**EXTRACTED ENTRIES**.
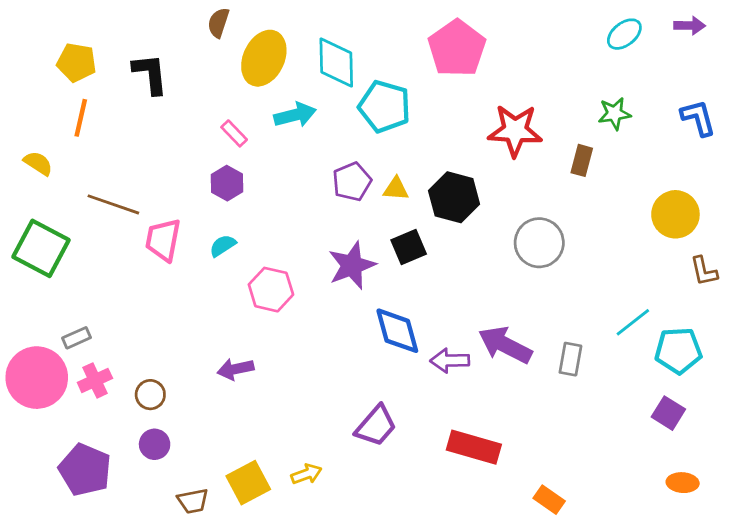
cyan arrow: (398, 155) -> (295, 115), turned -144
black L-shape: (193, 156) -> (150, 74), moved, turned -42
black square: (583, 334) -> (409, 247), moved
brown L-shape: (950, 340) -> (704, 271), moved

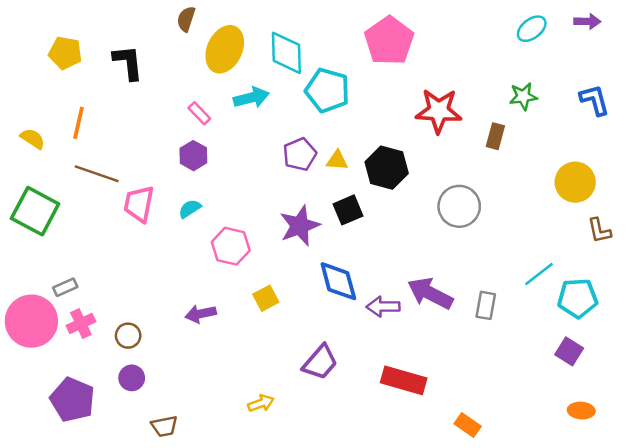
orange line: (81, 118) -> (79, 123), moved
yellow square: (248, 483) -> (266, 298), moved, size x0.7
...
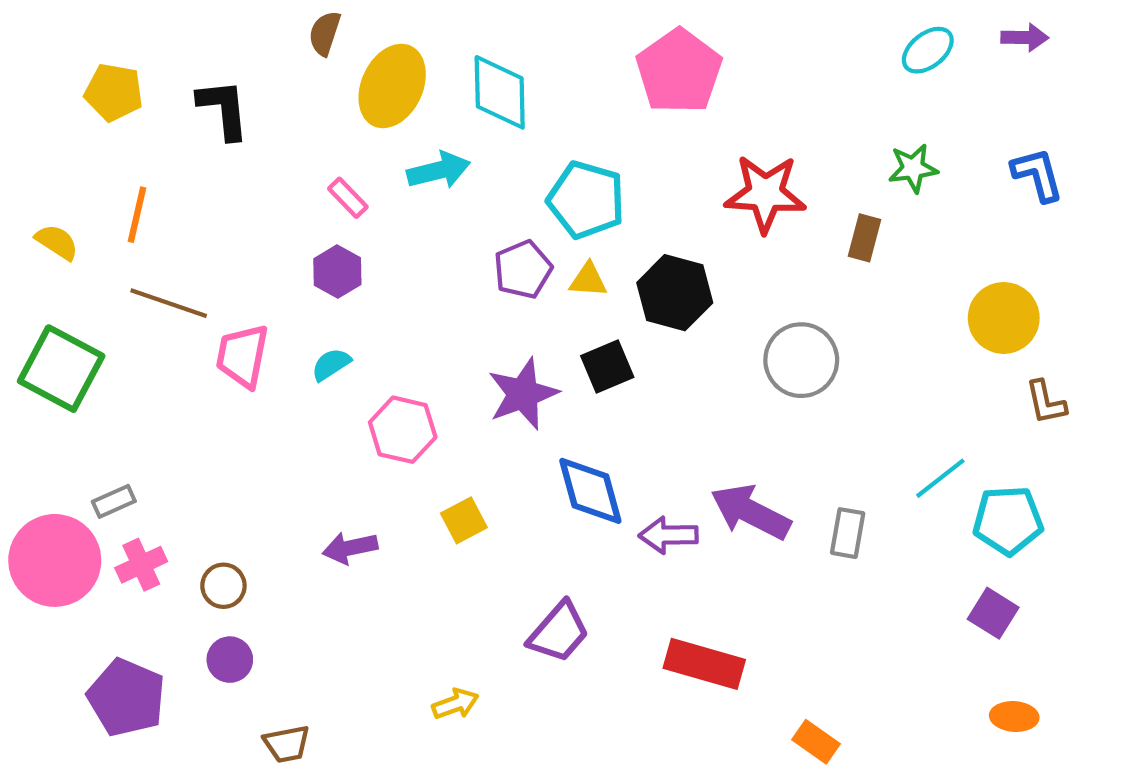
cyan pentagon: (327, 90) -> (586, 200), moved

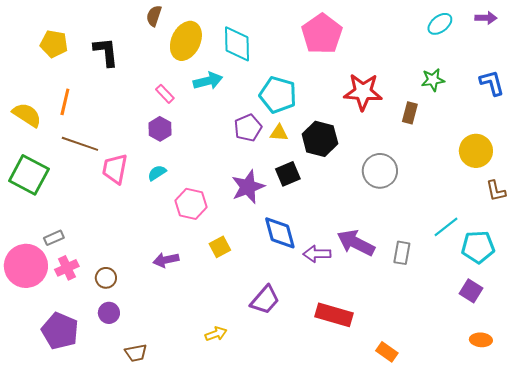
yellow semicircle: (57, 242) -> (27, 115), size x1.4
==
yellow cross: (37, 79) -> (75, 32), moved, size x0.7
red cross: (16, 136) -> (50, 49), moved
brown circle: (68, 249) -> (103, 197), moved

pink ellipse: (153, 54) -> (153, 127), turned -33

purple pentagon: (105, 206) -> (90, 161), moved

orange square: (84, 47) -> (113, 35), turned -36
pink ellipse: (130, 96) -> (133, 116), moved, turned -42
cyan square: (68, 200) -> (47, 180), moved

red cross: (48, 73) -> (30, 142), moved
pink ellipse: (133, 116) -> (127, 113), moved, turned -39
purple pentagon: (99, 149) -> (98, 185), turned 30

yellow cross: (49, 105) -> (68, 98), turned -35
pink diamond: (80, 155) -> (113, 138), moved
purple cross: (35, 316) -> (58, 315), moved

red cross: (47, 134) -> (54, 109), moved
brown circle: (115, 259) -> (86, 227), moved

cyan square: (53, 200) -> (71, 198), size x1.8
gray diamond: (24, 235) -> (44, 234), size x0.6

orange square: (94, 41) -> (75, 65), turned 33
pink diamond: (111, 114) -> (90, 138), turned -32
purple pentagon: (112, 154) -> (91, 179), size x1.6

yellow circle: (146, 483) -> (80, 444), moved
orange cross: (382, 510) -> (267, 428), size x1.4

**PROBLEM STATEMENT**.
Search the preceding listing for "shape", then copy every line that holds it.

**RESULT**.
black L-shape: (193, 156) -> (150, 74), moved, turned -42
brown L-shape: (950, 340) -> (704, 271), moved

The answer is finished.